Difference listings:

--- START ---

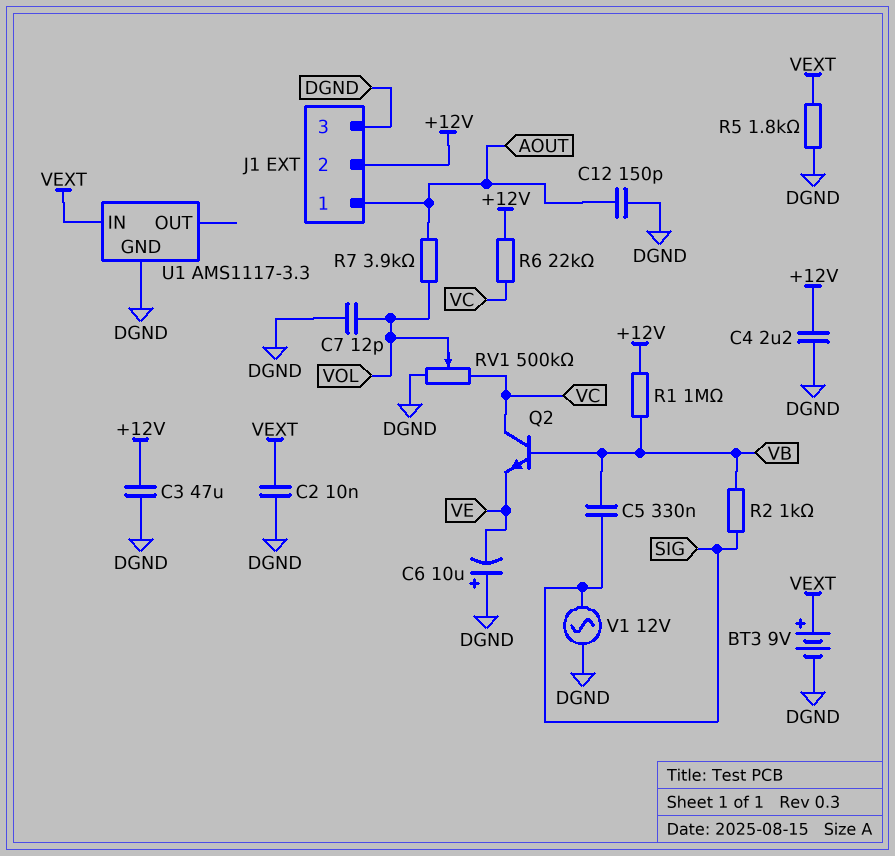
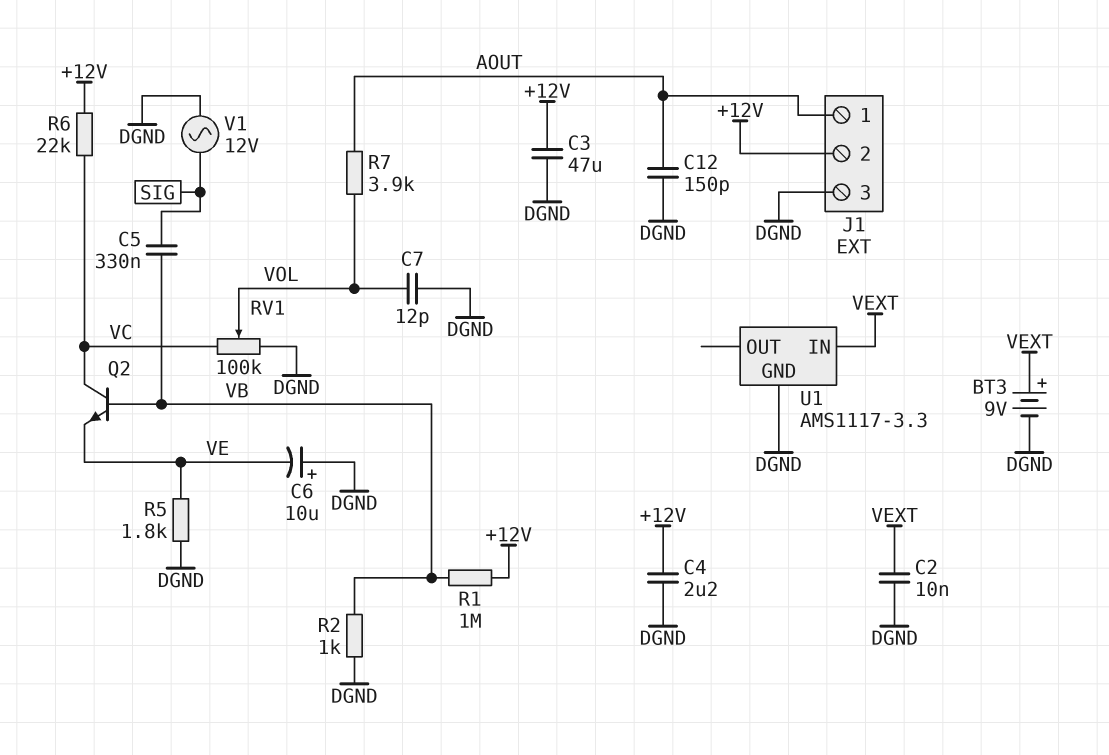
R2: 1k (SIG, VB) -> 1k (DGND, VB)
R5: 1.8k (DGND, VEXT) -> 1.8k (DGND, VE)
RV1: 500k (DGND, VC, wiper VOL) -> 100k (DGND, VC, wiper VOL)

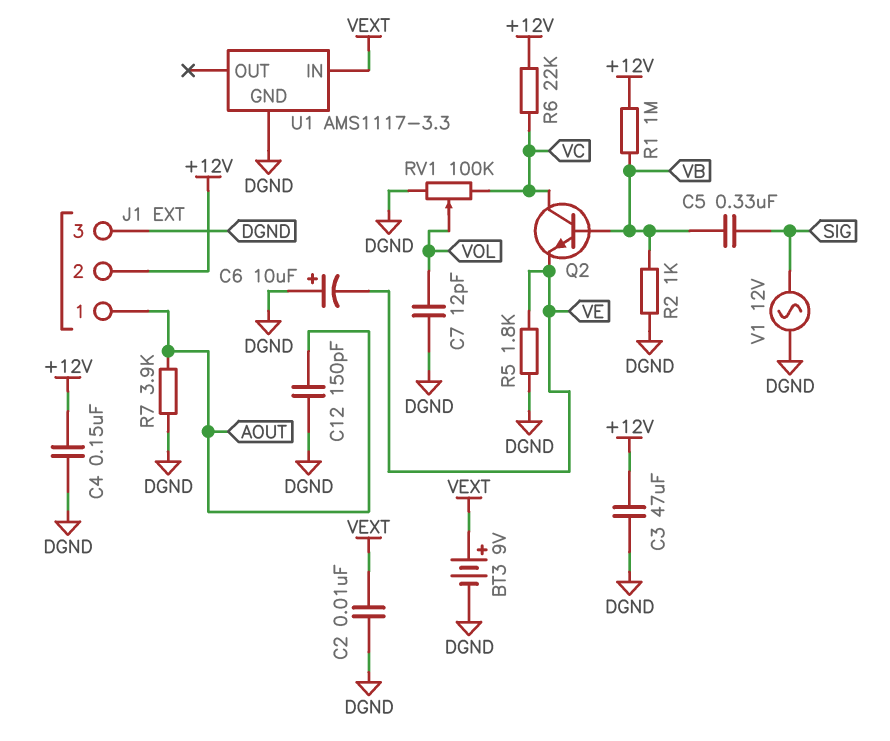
C4: 2.2uF (+12V, DGND) -> 150nF (+12V, DGND)
R7: 3.9k (AOUT, VOL) -> 3.9k (AOUT, DGND)

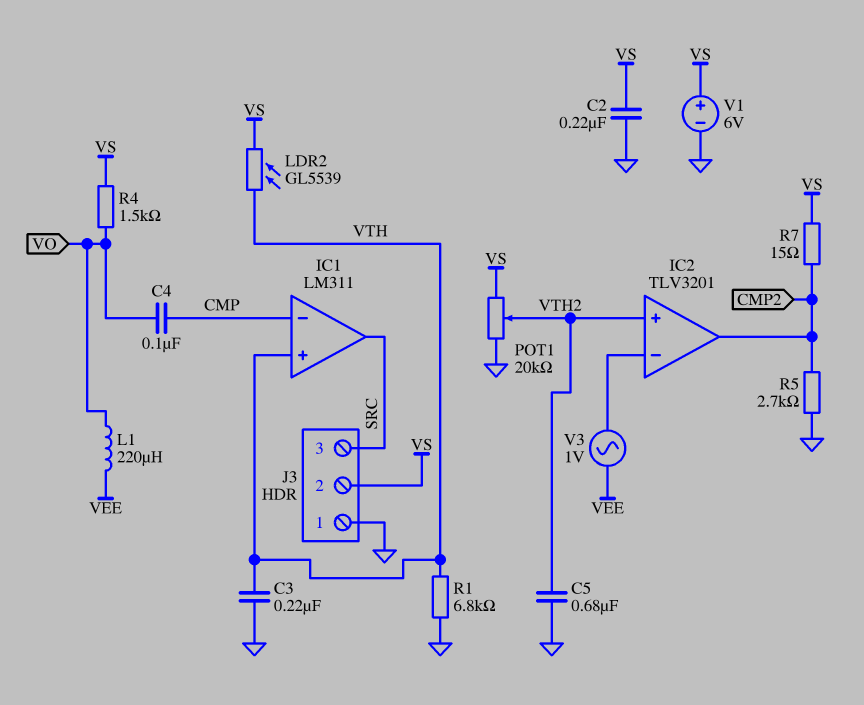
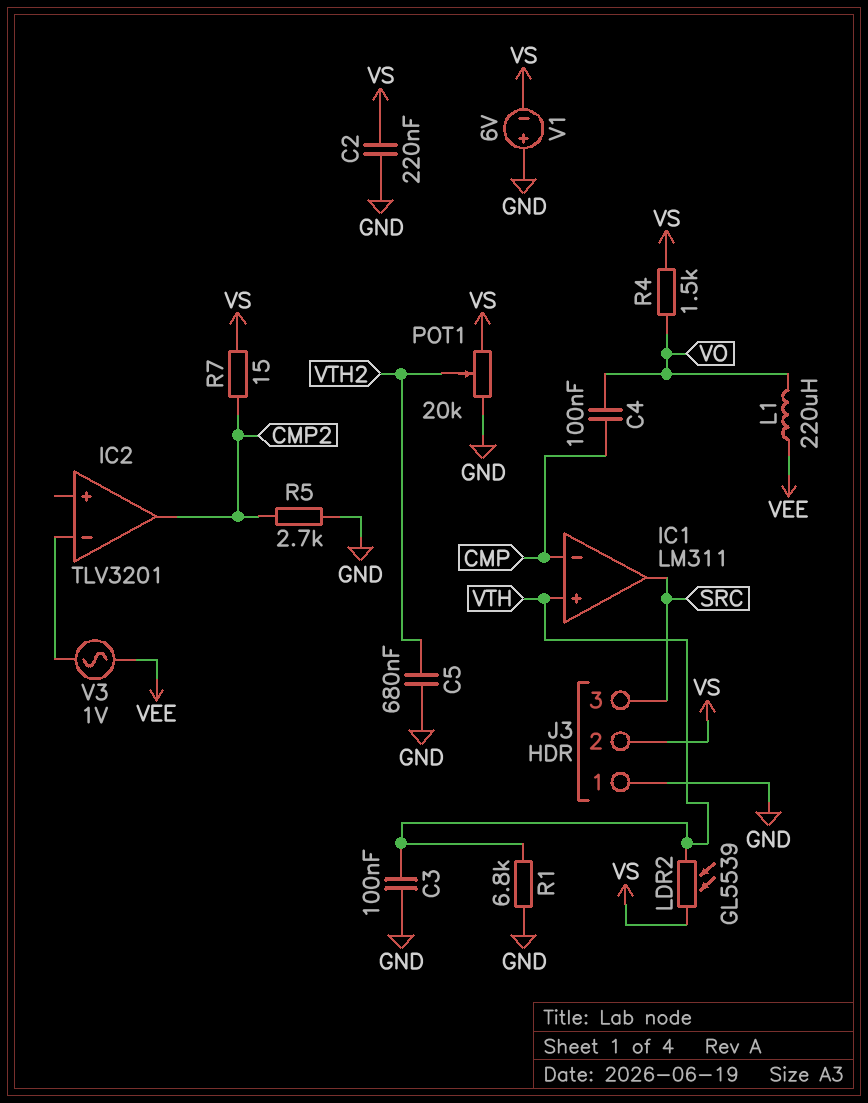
C3: 220nF (GND, VTH) -> 100nF (GND, VTH)
IC2 pin in+: VTH2 -> none
V1: 6V (plus VS, minus GND) -> 6V (plus GND, minus VS)

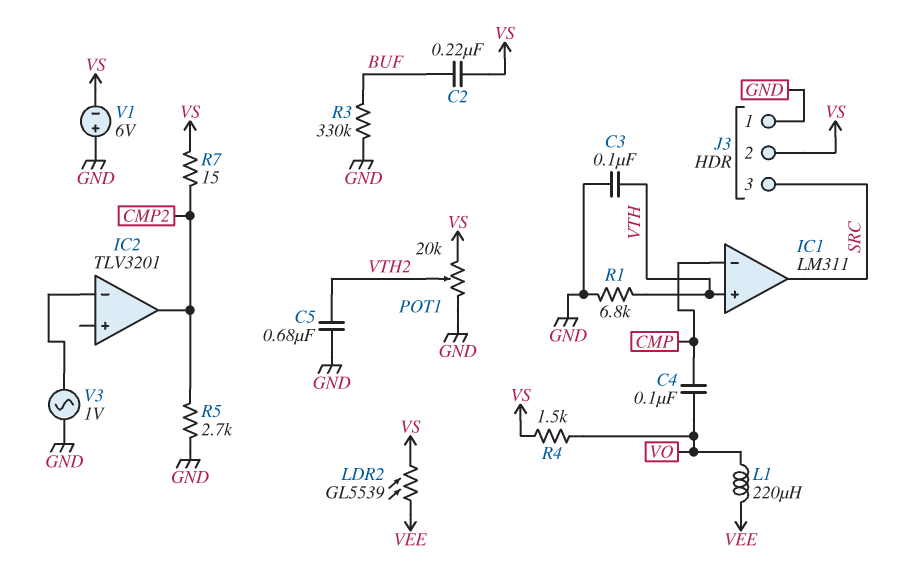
C2: 220nF (GND, VS) -> 220nF (BUF, VS)
LDR2: GL5539 (VS, VTH) -> GL5539 (VEE, VS)
R3: none -> 330k (BUF, GND)
V3: AC 1V (IC2/in-, VEE) -> AC 1V (GND, IC2/in-)

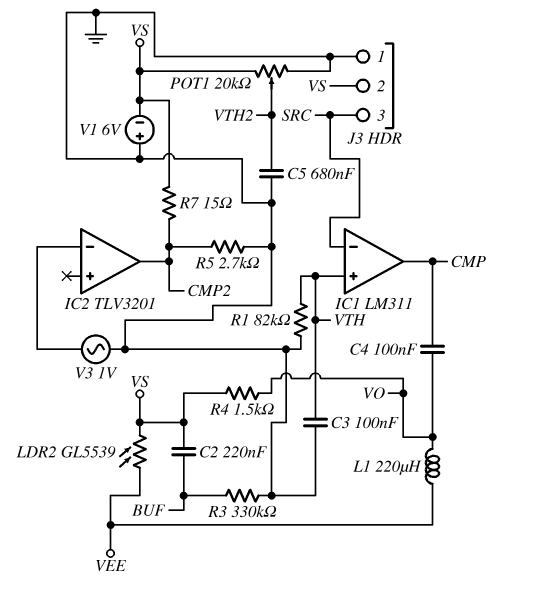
IC1 pin in-: CMP -> SRC
IC1 pin out: SRC -> CMP
R1: 6.8k (GND, VTH) -> 82k (GND, VTH)

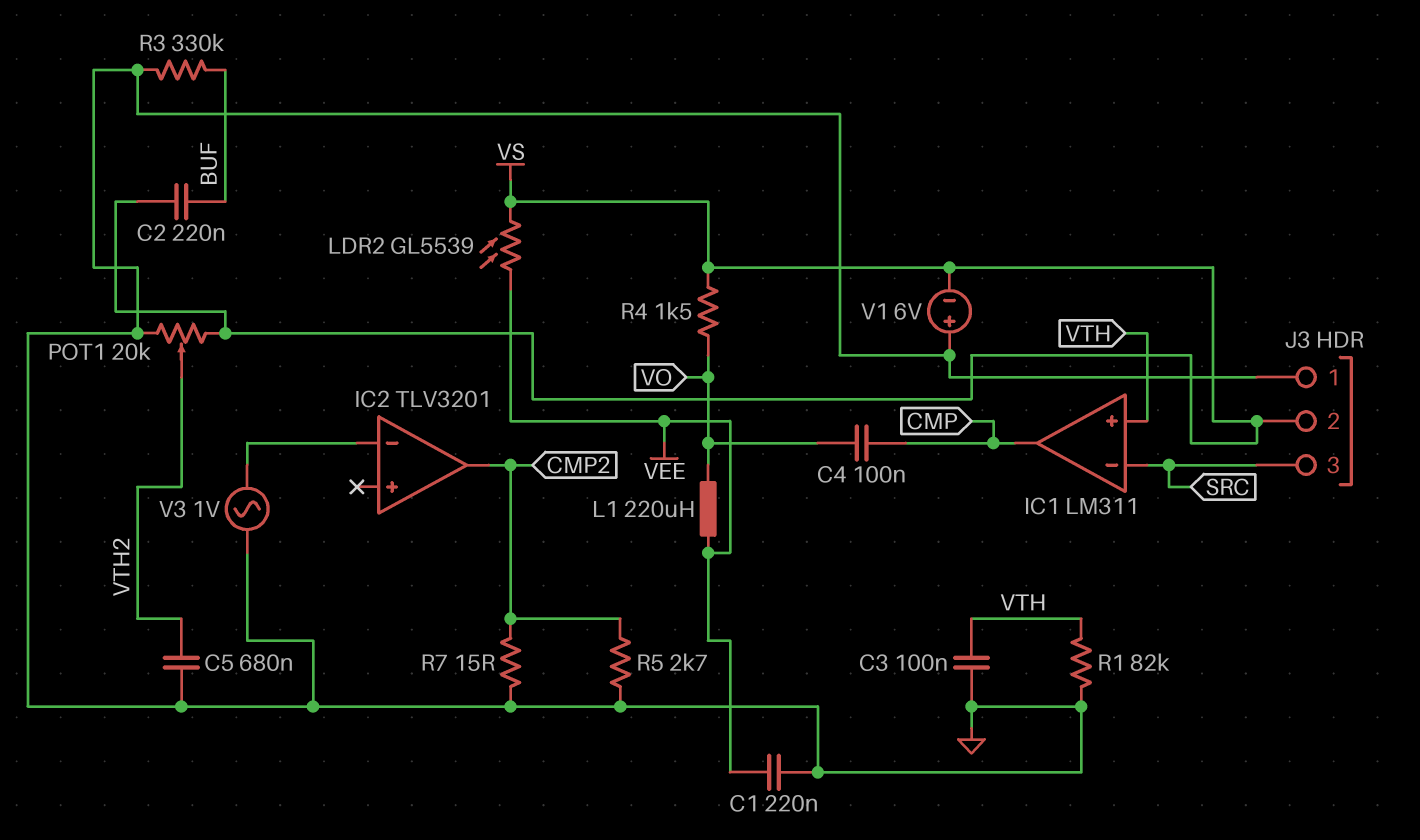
C1: none -> 220nF (GND, VEE)
R7: 15 (CMP2, VS) -> 15 (CMP2, GND)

--- END ---

If a record holds a picture, leave the picture out and copy the rest exactly.

Answer box -
R2: 1k (SIG, VB) -> 1k (DGND, VB)
R5: 1.8k (DGND, VEXT) -> 1.8k (DGND, VE)
RV1: 500k (DGND, VC, wiper VOL) -> 100k (DGND, VC, wiper VOL)

C4: 2.2uF (+12V, DGND) -> 150nF (+12V, DGND)
R7: 3.9k (AOUT, VOL) -> 3.9k (AOUT, DGND)

C3: 220nF (GND, VTH) -> 100nF (GND, VTH)
IC2 pin in+: VTH2 -> none
V1: 6V (plus VS, minus GND) -> 6V (plus GND, minus VS)

C2: 220nF (GND, VS) -> 220nF (BUF, VS)
LDR2: GL5539 (VS, VTH) -> GL5539 (VEE, VS)
R3: none -> 330k (BUF, GND)
V3: AC 1V (IC2/in-, VEE) -> AC 1V (GND, IC2/in-)

IC1 pin in-: CMP -> SRC
IC1 pin out: SRC -> CMP
R1: 6.8k (GND, VTH) -> 82k (GND, VTH)

C1: none -> 220nF (GND, VEE)
R7: 15 (CMP2, VS) -> 15 (CMP2, GND)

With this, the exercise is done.